What is printed must match, line for line, the records from their first line through the line containing "clé/marron [638 138]", with pictures left out.

(Object change listings)
◆ ◆ ◆ ◆ ◆ ◆ ◆
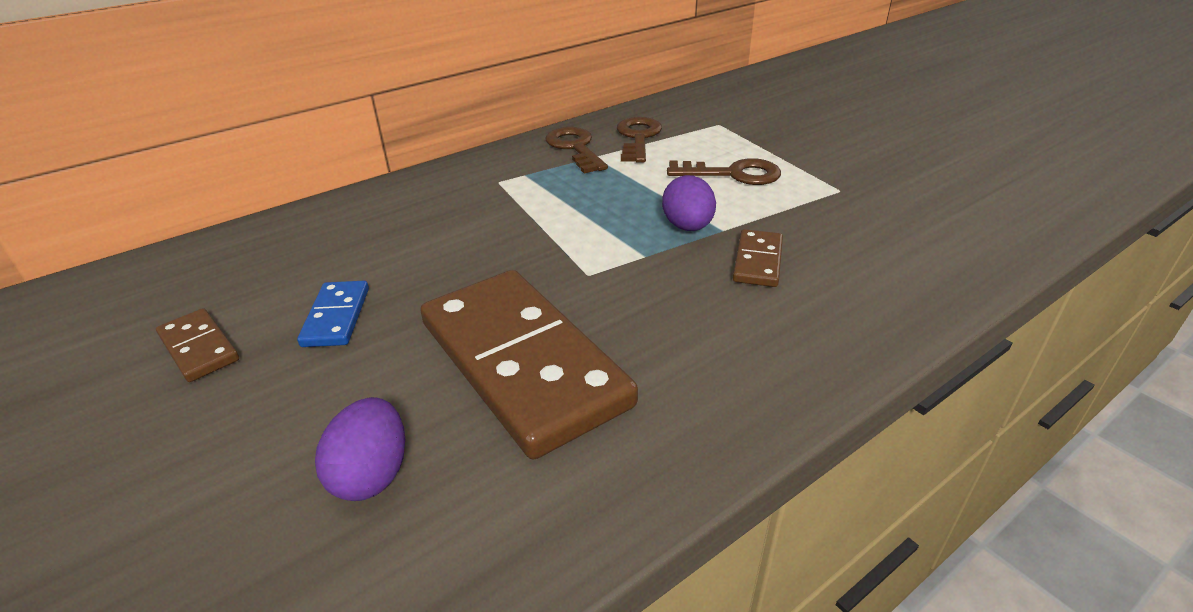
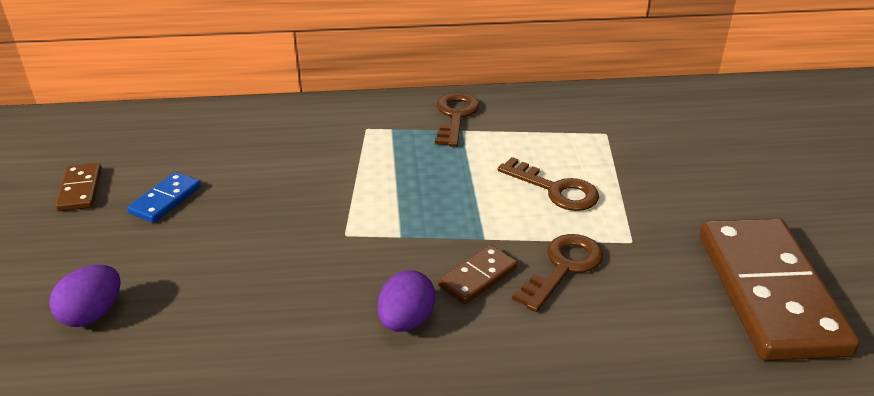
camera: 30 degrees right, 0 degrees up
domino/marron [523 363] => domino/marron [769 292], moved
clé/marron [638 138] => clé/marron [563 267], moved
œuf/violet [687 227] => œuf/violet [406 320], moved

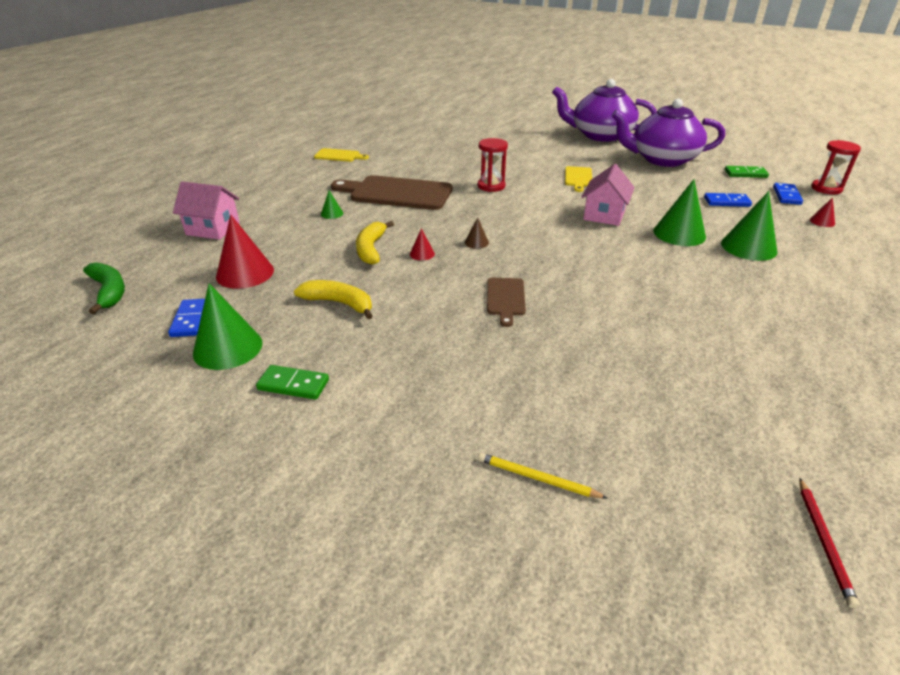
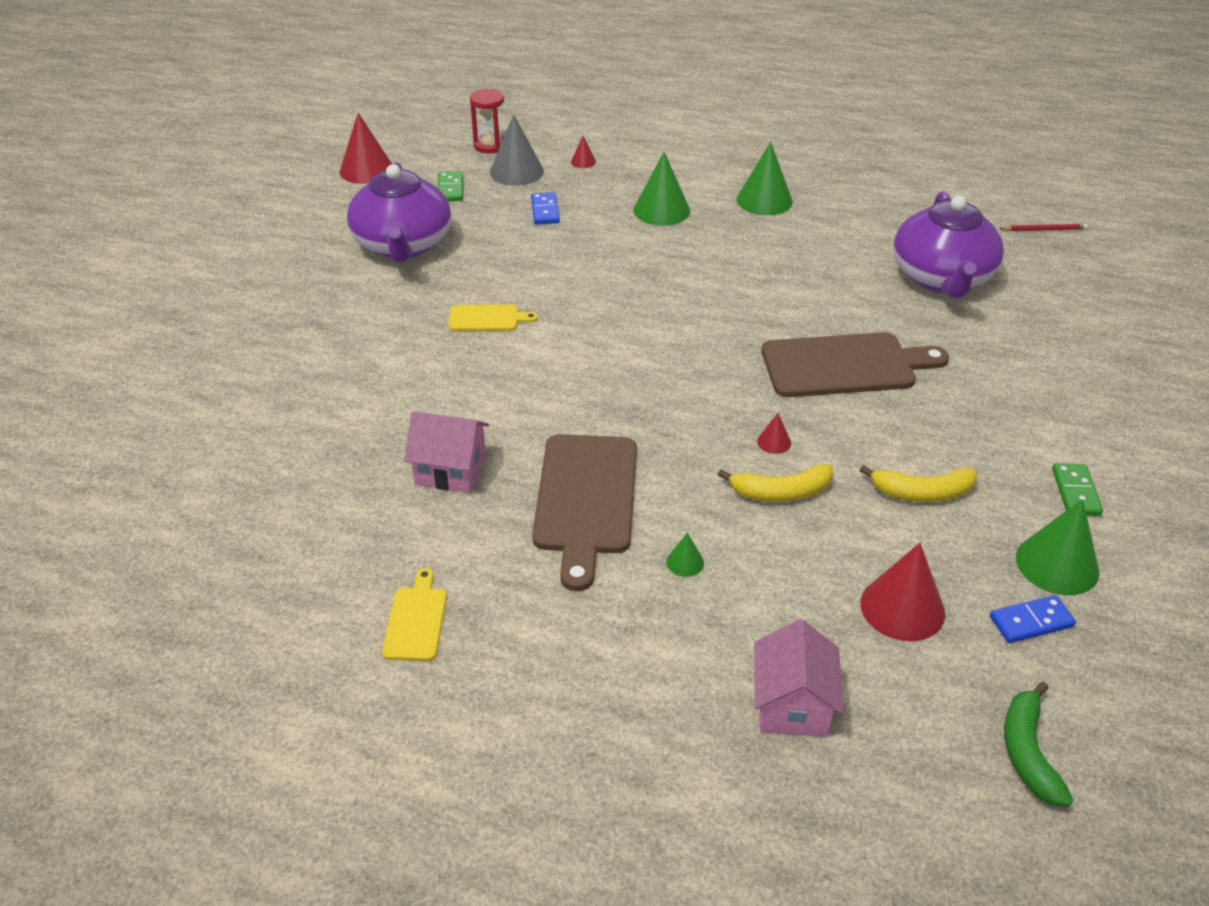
camera: 100 degrees left, 5 degrees up
banane/vert [109 292] => banane/vert [1028 752], 45 degrees counterclockwise
banane/jaune [339 303] => banane/jaune [922 493], 105 degrees counterclockwise
cône/marron [476 242] => nothing
sablier/rouge [491 186] => nothing
crayon/jaune [537 478] => nothing
planche à découper/marron [505 299] => planche à découper/marron [845 365], x1.99
théière/violet [600 135] => théière/violet [942 278], moved
maison/rose [604 215] => maison/rose [450 470], moved
cône/vert [679 233] => cône/vert [764 200], moved
domino/bleu [786 196] => cône/gris [516 171]
nothing => cône/rouge [366 170]

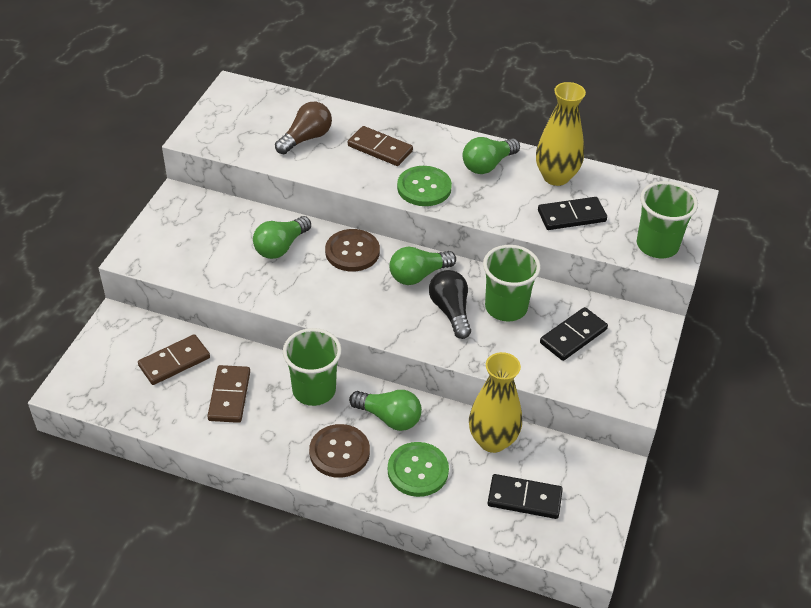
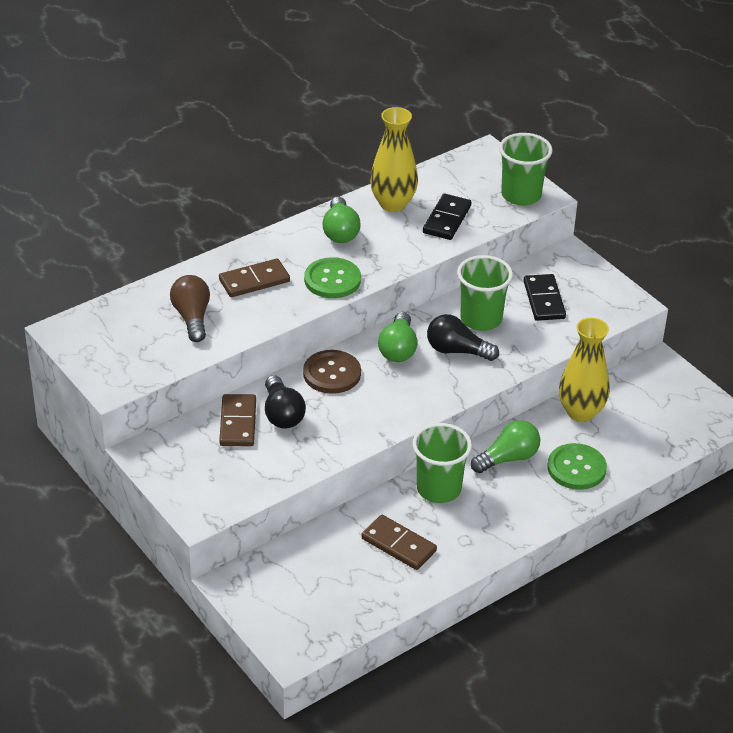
camera: 55 degrees left, 5 degrees down
domino/marron [174 362] => domino/marron [238 423], moved
ampoule/vert [281 247] => ampoule/noir [282 414]
bouton/marron [339 452] => nothing
domino/noir [524 499] => nothing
◆ ◆ ◆ ◆ ◆ ◆ ◆
● SOLVED EXERCISE:
camera: 30 degrees right, 0 degrees up
domino/marron [523 363] => domino/marron [769 292], moved
clé/marron [638 138] => clé/marron [563 267], moved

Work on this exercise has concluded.